## Requirement
Count how many lines below contain the string "white", with case counting. Give only the number.

## Data provided
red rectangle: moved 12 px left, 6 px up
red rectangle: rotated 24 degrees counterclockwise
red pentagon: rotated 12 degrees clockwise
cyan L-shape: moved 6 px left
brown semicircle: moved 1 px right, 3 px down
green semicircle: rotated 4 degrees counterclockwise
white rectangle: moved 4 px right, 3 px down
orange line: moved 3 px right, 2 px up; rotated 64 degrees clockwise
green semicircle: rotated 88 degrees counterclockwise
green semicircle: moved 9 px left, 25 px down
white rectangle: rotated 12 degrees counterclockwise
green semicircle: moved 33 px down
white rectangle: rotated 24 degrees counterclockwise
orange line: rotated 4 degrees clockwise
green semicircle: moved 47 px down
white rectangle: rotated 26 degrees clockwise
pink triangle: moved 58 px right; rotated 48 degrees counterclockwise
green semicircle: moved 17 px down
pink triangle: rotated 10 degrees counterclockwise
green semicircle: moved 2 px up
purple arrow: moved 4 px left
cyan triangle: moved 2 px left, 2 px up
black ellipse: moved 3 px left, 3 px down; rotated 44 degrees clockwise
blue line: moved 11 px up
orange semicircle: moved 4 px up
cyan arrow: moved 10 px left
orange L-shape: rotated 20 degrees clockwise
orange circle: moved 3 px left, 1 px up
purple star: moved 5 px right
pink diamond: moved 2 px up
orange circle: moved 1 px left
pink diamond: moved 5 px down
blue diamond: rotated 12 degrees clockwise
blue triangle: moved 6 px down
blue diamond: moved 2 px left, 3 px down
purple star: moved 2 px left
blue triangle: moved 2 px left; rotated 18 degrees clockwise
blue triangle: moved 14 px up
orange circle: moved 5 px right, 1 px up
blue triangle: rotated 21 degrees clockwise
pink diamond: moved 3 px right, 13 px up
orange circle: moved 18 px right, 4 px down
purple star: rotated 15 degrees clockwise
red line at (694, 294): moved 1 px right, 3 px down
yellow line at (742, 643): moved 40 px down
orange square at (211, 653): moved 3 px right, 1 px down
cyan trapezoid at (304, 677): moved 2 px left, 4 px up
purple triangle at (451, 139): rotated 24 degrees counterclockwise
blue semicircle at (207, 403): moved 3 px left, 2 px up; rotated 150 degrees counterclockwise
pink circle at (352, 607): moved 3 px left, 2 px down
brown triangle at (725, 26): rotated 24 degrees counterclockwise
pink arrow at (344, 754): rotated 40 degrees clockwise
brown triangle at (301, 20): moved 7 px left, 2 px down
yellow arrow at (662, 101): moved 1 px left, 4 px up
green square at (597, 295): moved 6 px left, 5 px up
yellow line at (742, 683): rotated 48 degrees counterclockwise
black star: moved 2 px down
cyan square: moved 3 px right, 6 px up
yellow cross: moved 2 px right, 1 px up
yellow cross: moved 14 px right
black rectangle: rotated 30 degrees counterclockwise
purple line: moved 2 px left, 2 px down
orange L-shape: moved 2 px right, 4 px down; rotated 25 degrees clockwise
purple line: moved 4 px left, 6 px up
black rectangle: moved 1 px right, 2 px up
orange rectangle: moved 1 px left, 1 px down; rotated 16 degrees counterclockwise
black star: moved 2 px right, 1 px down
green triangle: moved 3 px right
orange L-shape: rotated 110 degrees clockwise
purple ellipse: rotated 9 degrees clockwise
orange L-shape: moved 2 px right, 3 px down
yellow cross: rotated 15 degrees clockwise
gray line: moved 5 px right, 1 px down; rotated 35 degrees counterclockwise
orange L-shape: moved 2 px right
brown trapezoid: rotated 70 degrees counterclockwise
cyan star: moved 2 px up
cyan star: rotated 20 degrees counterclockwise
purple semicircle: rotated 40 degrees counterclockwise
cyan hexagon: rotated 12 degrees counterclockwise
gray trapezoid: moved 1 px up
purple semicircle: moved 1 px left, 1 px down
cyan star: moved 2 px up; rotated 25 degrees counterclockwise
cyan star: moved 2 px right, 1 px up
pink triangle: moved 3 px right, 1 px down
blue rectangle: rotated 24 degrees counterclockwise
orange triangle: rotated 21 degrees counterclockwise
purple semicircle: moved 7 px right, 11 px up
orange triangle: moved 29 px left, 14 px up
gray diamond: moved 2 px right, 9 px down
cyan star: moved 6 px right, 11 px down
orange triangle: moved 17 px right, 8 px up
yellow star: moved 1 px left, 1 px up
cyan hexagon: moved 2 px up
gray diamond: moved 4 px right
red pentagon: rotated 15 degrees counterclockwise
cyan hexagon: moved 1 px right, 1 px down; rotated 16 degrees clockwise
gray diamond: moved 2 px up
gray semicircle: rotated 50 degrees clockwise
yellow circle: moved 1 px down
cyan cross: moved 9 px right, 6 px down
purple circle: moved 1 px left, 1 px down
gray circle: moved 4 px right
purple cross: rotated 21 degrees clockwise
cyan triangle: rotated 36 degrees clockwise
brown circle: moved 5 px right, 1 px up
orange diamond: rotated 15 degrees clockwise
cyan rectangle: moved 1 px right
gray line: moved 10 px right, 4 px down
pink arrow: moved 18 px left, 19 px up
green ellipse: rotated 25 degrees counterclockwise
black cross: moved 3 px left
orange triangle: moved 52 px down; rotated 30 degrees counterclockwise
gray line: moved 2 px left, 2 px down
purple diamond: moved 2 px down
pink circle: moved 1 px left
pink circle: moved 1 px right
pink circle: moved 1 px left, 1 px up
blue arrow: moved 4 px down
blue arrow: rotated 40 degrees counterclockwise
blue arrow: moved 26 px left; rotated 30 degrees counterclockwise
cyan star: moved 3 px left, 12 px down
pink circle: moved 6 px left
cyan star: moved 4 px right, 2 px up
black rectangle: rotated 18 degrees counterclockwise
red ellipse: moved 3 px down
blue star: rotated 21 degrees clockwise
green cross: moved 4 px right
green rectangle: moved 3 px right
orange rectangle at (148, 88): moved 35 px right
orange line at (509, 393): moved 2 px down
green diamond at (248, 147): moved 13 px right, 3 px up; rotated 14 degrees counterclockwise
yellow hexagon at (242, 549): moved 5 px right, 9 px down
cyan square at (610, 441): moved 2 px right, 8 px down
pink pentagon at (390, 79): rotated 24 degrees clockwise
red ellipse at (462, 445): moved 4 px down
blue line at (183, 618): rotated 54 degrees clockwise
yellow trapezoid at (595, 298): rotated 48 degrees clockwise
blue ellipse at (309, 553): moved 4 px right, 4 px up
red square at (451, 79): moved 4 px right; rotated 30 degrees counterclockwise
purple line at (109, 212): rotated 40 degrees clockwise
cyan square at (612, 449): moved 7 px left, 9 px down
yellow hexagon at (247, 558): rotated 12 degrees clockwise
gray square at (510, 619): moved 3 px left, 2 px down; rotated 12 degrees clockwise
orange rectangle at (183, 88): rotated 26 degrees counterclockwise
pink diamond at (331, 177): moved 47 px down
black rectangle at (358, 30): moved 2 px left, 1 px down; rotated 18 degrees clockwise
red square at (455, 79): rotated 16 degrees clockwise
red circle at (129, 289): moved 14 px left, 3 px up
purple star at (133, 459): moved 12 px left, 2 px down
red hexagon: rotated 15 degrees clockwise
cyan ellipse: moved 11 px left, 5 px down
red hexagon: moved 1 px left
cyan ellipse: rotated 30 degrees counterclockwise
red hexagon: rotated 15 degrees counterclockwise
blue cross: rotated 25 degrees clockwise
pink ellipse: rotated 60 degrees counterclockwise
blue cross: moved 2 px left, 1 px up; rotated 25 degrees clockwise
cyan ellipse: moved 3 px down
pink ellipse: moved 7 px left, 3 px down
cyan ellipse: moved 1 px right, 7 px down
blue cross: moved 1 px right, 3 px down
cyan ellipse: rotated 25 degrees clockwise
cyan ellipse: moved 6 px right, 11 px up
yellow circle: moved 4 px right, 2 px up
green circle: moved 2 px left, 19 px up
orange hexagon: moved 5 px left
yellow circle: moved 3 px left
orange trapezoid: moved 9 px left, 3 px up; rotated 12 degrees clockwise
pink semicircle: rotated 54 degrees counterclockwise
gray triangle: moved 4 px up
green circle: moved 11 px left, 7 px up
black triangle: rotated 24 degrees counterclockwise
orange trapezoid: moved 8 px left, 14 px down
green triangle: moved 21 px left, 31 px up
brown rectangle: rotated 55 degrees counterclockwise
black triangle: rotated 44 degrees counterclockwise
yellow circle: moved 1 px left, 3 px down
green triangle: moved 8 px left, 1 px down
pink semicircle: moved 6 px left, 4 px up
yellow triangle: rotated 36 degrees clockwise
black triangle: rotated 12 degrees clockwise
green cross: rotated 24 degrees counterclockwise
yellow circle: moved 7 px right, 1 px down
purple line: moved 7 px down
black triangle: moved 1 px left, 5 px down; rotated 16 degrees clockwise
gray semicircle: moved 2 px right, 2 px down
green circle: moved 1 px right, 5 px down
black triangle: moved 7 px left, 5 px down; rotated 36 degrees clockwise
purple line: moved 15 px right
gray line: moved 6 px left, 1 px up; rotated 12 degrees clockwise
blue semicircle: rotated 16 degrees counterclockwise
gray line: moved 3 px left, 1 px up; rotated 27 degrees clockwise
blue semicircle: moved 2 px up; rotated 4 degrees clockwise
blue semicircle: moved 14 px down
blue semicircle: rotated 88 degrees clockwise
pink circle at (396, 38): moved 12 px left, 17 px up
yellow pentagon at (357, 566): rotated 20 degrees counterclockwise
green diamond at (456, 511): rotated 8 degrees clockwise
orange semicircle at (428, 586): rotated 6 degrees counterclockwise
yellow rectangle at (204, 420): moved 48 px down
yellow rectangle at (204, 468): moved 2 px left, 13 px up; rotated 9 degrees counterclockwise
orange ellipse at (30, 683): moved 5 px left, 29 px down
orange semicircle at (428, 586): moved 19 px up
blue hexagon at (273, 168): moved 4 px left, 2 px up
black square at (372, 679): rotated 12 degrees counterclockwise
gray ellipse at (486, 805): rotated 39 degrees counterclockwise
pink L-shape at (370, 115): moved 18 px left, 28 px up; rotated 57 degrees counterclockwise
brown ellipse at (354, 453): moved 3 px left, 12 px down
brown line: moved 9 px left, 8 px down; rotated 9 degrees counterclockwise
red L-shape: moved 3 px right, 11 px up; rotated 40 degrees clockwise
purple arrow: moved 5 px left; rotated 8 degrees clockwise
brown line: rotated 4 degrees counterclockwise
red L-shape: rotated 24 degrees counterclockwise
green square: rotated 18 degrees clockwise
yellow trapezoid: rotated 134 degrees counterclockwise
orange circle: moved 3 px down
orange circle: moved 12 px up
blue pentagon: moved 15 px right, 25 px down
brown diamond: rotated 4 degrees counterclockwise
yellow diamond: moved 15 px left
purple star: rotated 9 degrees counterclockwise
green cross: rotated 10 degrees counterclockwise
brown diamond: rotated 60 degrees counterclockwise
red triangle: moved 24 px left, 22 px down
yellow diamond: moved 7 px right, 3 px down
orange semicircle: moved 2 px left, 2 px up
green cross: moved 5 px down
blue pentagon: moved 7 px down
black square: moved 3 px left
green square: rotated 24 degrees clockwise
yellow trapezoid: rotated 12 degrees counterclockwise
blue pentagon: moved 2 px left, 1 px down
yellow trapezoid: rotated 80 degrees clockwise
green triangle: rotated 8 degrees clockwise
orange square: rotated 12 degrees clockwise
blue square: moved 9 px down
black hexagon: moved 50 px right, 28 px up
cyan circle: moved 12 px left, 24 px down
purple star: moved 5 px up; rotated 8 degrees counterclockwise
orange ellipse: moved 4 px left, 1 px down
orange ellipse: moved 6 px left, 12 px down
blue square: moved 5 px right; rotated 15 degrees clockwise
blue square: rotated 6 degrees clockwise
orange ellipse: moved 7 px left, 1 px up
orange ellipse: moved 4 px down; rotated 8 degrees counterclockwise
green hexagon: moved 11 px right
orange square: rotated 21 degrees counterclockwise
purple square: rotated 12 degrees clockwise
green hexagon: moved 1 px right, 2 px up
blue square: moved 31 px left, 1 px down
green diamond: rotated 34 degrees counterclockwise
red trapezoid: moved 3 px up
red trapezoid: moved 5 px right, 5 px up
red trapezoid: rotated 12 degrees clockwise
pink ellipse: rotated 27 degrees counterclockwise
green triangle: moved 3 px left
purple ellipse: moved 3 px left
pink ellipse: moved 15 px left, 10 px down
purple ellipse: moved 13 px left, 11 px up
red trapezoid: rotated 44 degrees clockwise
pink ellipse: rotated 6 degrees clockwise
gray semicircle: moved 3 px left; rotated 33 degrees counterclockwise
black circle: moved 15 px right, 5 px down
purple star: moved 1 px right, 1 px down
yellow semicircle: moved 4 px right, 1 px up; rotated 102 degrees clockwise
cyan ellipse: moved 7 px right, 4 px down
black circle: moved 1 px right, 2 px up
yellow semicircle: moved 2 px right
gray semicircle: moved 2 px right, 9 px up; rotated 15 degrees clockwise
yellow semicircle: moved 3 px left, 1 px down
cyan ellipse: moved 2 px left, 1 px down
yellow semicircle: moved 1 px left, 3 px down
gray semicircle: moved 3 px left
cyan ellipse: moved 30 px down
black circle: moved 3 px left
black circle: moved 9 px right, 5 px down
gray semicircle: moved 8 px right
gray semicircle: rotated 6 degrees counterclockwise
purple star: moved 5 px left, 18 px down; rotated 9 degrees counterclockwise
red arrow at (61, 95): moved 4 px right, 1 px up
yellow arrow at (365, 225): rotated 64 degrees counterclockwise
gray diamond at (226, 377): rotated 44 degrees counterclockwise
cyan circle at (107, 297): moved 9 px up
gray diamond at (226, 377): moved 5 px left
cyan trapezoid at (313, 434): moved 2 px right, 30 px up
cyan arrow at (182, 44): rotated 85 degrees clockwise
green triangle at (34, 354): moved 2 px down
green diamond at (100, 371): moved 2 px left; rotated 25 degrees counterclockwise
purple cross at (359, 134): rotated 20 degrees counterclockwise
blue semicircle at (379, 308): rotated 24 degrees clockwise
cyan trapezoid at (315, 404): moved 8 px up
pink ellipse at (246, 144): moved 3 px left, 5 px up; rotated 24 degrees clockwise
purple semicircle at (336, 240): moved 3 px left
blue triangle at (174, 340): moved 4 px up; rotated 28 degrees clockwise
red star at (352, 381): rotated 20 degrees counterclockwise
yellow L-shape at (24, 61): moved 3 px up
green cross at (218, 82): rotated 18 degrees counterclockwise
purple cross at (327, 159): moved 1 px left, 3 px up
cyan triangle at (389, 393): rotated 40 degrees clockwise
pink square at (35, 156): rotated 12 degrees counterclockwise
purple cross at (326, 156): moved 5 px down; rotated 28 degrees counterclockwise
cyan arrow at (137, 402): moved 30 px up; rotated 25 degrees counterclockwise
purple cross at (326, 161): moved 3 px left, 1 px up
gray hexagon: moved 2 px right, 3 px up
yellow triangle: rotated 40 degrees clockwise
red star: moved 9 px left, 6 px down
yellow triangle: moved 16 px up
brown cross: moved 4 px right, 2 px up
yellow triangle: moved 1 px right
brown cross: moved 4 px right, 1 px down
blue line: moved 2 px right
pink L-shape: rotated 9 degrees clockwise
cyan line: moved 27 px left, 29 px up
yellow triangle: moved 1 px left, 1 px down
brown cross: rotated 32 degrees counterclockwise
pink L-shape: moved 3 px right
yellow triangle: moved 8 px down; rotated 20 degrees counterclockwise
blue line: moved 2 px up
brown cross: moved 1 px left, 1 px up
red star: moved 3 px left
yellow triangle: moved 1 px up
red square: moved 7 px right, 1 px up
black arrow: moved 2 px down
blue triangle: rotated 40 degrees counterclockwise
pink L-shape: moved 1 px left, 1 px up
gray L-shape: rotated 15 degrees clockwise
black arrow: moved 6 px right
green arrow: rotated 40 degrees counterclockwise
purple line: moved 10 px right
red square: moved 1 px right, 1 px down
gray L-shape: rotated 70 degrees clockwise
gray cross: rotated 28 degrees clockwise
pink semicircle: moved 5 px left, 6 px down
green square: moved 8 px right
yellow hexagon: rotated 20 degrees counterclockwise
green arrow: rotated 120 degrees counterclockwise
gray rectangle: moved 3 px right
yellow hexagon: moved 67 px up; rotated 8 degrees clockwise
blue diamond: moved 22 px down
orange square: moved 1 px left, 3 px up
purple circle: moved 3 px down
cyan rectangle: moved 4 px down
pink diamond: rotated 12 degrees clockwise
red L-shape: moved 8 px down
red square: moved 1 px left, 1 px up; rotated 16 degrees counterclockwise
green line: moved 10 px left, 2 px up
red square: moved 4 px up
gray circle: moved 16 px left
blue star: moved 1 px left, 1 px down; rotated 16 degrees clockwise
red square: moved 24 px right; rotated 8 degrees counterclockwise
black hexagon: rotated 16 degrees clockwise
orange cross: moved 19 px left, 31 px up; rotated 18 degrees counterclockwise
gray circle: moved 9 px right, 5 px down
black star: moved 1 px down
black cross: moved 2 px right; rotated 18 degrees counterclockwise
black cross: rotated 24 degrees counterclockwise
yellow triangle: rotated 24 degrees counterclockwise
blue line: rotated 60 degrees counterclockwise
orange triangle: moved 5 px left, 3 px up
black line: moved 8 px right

## Solved exercise
4